EXERCISE AIM:
Transcribe every record in full, keeping it exactly the same.

━━ RECORDS PROVIDED

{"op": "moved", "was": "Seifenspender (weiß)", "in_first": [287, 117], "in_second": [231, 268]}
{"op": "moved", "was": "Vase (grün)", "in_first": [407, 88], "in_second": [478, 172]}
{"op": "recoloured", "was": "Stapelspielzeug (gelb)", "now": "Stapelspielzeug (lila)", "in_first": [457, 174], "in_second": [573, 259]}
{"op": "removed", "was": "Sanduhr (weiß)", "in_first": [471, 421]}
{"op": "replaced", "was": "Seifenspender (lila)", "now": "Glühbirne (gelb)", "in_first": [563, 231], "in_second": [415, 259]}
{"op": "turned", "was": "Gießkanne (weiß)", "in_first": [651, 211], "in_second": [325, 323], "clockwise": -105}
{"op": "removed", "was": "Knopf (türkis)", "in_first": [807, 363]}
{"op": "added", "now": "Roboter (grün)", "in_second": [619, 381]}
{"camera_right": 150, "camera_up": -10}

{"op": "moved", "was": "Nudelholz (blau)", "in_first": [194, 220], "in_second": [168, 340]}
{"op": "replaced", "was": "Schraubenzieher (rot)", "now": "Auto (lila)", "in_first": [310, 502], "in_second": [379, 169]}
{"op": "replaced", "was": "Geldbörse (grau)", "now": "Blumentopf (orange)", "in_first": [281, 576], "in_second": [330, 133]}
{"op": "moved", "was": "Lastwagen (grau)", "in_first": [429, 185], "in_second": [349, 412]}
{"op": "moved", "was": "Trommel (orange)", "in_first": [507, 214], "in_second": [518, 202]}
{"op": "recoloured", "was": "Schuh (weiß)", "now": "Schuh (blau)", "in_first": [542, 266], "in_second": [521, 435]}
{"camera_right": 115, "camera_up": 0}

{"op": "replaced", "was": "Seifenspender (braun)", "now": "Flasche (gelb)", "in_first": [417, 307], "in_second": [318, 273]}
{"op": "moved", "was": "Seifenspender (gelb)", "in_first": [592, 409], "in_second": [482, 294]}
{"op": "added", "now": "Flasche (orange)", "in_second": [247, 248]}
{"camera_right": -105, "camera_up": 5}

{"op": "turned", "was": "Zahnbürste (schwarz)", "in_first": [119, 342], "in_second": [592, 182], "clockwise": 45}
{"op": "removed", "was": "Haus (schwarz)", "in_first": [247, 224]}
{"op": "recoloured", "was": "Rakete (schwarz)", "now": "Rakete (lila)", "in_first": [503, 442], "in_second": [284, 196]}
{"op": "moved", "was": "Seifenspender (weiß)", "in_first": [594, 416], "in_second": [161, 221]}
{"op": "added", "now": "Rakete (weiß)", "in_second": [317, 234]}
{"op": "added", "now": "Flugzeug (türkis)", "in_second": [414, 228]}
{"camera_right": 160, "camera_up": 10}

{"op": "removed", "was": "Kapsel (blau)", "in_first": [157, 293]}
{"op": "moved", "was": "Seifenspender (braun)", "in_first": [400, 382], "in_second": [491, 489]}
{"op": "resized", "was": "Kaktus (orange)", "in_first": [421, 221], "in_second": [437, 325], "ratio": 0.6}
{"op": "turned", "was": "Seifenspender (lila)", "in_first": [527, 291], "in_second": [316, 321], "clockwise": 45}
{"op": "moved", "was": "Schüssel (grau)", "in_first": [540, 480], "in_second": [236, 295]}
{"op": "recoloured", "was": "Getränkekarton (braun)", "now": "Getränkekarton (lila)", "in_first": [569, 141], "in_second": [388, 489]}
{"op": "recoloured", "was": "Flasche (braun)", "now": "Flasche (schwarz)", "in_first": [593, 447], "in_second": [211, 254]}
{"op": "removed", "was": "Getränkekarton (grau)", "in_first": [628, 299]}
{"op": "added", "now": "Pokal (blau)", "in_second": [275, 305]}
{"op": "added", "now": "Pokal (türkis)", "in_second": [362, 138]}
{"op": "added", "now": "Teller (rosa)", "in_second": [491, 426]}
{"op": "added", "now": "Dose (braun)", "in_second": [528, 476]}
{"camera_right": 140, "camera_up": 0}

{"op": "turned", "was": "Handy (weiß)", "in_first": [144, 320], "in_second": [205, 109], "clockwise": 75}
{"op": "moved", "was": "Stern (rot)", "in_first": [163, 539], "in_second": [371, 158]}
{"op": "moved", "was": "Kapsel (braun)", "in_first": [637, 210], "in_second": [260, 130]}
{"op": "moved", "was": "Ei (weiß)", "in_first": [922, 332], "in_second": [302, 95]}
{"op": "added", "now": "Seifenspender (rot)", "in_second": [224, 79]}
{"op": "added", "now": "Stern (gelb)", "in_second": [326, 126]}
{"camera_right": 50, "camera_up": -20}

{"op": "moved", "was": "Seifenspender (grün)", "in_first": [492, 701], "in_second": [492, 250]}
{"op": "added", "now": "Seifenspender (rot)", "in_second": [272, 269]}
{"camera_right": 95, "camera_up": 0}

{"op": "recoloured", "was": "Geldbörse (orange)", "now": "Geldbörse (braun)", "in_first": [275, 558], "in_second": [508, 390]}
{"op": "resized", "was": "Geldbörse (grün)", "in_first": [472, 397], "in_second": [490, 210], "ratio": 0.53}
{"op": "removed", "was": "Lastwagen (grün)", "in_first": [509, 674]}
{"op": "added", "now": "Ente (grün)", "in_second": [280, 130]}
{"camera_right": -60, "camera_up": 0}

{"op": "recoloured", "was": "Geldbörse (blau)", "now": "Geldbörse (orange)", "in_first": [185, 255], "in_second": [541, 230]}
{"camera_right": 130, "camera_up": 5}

━━━━

RESULT OF THE TASK:
{"op": "moved", "was": "Seifenspender (weiß)", "in_first": [287, 117], "in_second": [231, 268]}
{"op": "moved", "was": "Vase (grün)", "in_first": [407, 88], "in_second": [478, 172]}
{"op": "recoloured", "was": "Stapelspielzeug (gelb)", "now": "Stapelspielzeug (lila)", "in_first": [457, 174], "in_second": [573, 259]}
{"op": "removed", "was": "Sanduhr (weiß)", "in_first": [471, 421]}
{"op": "replaced", "was": "Seifenspender (lila)", "now": "Glühbirne (gelb)", "in_first": [563, 231], "in_second": [415, 259]}
{"op": "turned", "was": "Gießkanne (weiß)", "in_first": [651, 211], "in_second": [325, 323], "clockwise": -105}
{"op": "removed", "was": "Knopf (türkis)", "in_first": [807, 363]}
{"op": "added", "now": "Roboter (grün)", "in_second": [619, 381]}
{"camera_right": 150, "camera_up": -10}

{"op": "moved", "was": "Nudelholz (blau)", "in_first": [194, 220], "in_second": [168, 340]}
{"op": "replaced", "was": "Schraubenzieher (rot)", "now": "Auto (lila)", "in_first": [310, 502], "in_second": [379, 169]}
{"op": "replaced", "was": "Geldbörse (grau)", "now": "Blumentopf (orange)", "in_first": [281, 576], "in_second": [330, 133]}
{"op": "moved", "was": "Lastwagen (grau)", "in_first": [429, 185], "in_second": [349, 412]}
{"op": "moved", "was": "Trommel (orange)", "in_first": [507, 214], "in_second": [518, 202]}
{"op": "recoloured", "was": "Schuh (weiß)", "now": "Schuh (blau)", "in_first": [542, 266], "in_second": [521, 435]}
{"camera_right": 115, "camera_up": 0}

{"op": "replaced", "was": "Seifenspender (braun)", "now": "Flasche (gelb)", "in_first": [417, 307], "in_second": [318, 273]}
{"op": "moved", "was": "Seifenspender (gelb)", "in_first": [592, 409], "in_second": [482, 294]}
{"op": "added", "now": "Flasche (orange)", "in_second": [247, 248]}
{"camera_right": -105, "camera_up": 5}

{"op": "turned", "was": "Zahnbürste (schwarz)", "in_first": [119, 342], "in_second": [592, 182], "clockwise": 45}
{"op": "removed", "was": "Haus (schwarz)", "in_first": [247, 224]}
{"op": "recoloured", "was": "Rakete (schwarz)", "now": "Rakete (lila)", "in_first": [503, 442], "in_second": [284, 196]}
{"op": "moved", "was": "Seifenspender (weiß)", "in_first": [594, 416], "in_second": [161, 221]}
{"op": "added", "now": "Rakete (weiß)", "in_second": [317, 234]}
{"op": "added", "now": "Flugzeug (türkis)", "in_second": [414, 228]}
{"camera_right": 160, "camera_up": 10}

{"op": "removed", "was": "Kapsel (blau)", "in_first": [157, 293]}
{"op": "moved", "was": "Seifenspender (braun)", "in_first": [400, 382], "in_second": [491, 489]}
{"op": "resized", "was": "Kaktus (orange)", "in_first": [421, 221], "in_second": [437, 325], "ratio": 0.6}
{"op": "turned", "was": "Seifenspender (lila)", "in_first": [527, 291], "in_second": [316, 321], "clockwise": 45}
{"op": "moved", "was": "Schüssel (grau)", "in_first": [540, 480], "in_second": [236, 295]}
{"op": "recoloured", "was": "Getränkekarton (braun)", "now": "Getränkekarton (lila)", "in_first": [569, 141], "in_second": [388, 489]}
{"op": "recoloured", "was": "Flasche (braun)", "now": "Flasche (schwarz)", "in_first": [593, 447], "in_second": [211, 254]}
{"op": "removed", "was": "Getränkekarton (grau)", "in_first": [628, 299]}
{"op": "added", "now": "Pokal (blau)", "in_second": [275, 305]}
{"op": "added", "now": "Pokal (türkis)", "in_second": [362, 138]}
{"op": "added", "now": "Teller (rosa)", "in_second": [491, 426]}
{"op": "added", "now": "Dose (braun)", "in_second": [528, 476]}
{"camera_right": 140, "camera_up": 0}

{"op": "turned", "was": "Handy (weiß)", "in_first": [144, 320], "in_second": [205, 109], "clockwise": 75}
{"op": "moved", "was": "Stern (rot)", "in_first": [163, 539], "in_second": [371, 158]}
{"op": "moved", "was": "Kapsel (braun)", "in_first": [637, 210], "in_second": [260, 130]}
{"op": "moved", "was": "Ei (weiß)", "in_first": [922, 332], "in_second": [302, 95]}
{"op": "added", "now": "Seifenspender (rot)", "in_second": [224, 79]}
{"op": "added", "now": "Stern (gelb)", "in_second": [326, 126]}
{"camera_right": 50, "camera_up": -20}

{"op": "moved", "was": "Seifenspender (grün)", "in_first": [492, 701], "in_second": [492, 250]}
{"op": "added", "now": "Seifenspender (rot)", "in_second": [272, 269]}
{"camera_right": 95, "camera_up": 0}

{"op": "recoloured", "was": "Geldbörse (orange)", "now": "Geldbörse (braun)", "in_first": [275, 558], "in_second": [508, 390]}
{"op": "resized", "was": "Geldbörse (grün)", "in_first": [472, 397], "in_second": [490, 210], "ratio": 0.53}
{"op": "removed", "was": "Lastwagen (grün)", "in_first": [509, 674]}
{"op": "added", "now": "Ente (grün)", "in_second": [280, 130]}
{"camera_right": -60, "camera_up": 0}

{"op": "recoloured", "was": "Geldbörse (blau)", "now": "Geldbörse (orange)", "in_first": [185, 255], "in_second": [541, 230]}
{"camera_right": 130, "camera_up": 5}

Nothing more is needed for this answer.